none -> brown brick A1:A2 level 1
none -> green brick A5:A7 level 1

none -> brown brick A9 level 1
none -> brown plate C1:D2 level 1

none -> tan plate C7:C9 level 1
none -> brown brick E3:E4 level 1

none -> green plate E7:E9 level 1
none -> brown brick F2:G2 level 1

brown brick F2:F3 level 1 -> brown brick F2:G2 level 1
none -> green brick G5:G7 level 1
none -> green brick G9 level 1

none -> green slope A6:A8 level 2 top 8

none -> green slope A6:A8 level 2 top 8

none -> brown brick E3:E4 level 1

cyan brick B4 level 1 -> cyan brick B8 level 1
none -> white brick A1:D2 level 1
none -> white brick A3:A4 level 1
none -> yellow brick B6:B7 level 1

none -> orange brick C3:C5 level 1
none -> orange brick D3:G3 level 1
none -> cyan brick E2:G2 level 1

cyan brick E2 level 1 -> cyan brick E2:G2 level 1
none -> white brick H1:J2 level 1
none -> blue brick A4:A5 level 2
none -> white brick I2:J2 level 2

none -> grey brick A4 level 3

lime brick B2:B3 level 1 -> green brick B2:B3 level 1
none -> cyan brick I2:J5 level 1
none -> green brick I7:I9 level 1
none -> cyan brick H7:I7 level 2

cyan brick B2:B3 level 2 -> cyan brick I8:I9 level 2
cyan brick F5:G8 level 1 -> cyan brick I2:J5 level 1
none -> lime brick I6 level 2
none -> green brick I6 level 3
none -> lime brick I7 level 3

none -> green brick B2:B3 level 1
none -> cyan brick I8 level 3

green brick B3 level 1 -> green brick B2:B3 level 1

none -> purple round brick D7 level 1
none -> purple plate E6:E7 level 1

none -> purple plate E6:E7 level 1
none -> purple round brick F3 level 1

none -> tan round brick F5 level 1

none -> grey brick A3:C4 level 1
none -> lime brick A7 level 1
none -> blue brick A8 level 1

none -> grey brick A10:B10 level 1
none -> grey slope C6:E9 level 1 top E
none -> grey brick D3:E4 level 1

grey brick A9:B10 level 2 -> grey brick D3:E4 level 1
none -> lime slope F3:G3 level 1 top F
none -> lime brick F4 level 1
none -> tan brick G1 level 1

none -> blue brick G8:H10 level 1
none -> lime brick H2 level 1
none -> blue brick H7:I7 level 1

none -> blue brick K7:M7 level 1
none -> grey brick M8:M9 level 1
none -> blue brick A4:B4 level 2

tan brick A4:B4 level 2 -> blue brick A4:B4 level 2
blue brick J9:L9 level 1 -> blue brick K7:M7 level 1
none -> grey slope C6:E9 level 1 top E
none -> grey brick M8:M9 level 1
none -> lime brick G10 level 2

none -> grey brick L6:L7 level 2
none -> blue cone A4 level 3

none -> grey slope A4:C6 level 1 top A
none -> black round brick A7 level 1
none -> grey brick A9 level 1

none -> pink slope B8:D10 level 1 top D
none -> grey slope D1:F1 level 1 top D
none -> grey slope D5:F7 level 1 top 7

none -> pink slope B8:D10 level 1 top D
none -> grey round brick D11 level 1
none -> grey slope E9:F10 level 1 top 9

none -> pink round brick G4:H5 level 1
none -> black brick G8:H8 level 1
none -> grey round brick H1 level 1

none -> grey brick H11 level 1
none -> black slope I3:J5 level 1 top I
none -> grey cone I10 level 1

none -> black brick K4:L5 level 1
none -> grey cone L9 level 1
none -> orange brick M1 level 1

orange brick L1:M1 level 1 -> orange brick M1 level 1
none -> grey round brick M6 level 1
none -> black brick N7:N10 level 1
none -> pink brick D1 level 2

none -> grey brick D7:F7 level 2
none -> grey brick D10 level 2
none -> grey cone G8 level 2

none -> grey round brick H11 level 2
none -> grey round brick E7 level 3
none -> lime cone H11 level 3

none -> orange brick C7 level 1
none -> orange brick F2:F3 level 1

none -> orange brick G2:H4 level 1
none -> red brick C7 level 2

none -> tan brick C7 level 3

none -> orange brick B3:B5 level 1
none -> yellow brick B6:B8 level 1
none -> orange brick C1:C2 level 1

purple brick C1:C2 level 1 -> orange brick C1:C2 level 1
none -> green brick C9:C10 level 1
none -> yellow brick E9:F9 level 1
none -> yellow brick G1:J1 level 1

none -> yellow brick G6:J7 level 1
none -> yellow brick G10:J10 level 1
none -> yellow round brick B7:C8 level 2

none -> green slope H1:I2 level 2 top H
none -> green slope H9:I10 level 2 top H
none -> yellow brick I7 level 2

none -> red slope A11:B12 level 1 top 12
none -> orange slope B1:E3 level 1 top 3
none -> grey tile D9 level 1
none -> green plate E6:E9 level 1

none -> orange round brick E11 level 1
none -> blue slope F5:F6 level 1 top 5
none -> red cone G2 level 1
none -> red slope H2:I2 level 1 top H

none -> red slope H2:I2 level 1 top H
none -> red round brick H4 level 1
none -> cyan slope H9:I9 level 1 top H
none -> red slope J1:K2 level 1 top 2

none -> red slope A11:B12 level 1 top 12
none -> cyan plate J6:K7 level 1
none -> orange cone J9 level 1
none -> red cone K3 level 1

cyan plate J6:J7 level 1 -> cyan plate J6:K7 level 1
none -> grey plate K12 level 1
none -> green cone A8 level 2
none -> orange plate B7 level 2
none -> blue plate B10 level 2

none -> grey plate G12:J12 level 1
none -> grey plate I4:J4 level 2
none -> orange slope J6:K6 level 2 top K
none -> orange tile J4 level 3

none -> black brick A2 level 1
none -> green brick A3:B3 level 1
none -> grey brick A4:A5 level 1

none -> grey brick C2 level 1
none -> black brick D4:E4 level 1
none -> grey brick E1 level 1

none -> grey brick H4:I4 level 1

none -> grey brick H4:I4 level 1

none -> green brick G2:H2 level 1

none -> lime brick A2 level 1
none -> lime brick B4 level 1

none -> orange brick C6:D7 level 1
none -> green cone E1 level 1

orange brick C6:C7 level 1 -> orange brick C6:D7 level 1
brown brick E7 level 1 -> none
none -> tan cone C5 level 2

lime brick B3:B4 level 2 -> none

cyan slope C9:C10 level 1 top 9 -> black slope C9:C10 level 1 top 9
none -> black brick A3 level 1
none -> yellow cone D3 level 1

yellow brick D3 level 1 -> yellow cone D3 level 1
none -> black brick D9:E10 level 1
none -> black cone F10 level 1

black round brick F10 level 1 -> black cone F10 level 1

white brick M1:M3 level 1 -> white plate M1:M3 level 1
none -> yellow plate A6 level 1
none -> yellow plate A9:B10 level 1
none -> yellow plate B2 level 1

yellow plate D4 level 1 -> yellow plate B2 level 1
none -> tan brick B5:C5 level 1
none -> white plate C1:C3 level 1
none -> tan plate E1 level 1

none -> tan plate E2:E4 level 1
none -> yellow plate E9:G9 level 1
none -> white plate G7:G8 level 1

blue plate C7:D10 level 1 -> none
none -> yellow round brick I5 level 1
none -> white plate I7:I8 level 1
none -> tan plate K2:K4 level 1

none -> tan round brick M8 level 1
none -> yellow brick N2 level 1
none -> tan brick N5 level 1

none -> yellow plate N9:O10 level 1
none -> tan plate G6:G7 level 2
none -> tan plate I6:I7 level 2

+++

→ **PROMPT**
Each line in the data where the string "cyan" occurs should be identified and copied.

→ **WRITTEN RESPONSE**
cyan brick B4 level 1 -> cyan brick B8 level 1
none -> cyan brick E2:G2 level 1
cyan brick E2 level 1 -> cyan brick E2:G2 level 1
none -> cyan brick I2:J5 level 1
none -> cyan brick H7:I7 level 2
cyan brick B2:B3 level 2 -> cyan brick I8:I9 level 2
cyan brick F5:G8 level 1 -> cyan brick I2:J5 level 1
none -> cyan brick I8 level 3
none -> cyan slope H9:I9 level 1 top H
none -> cyan plate J6:K7 level 1
cyan plate J6:J7 level 1 -> cyan plate J6:K7 level 1
cyan slope C9:C10 level 1 top 9 -> black slope C9:C10 level 1 top 9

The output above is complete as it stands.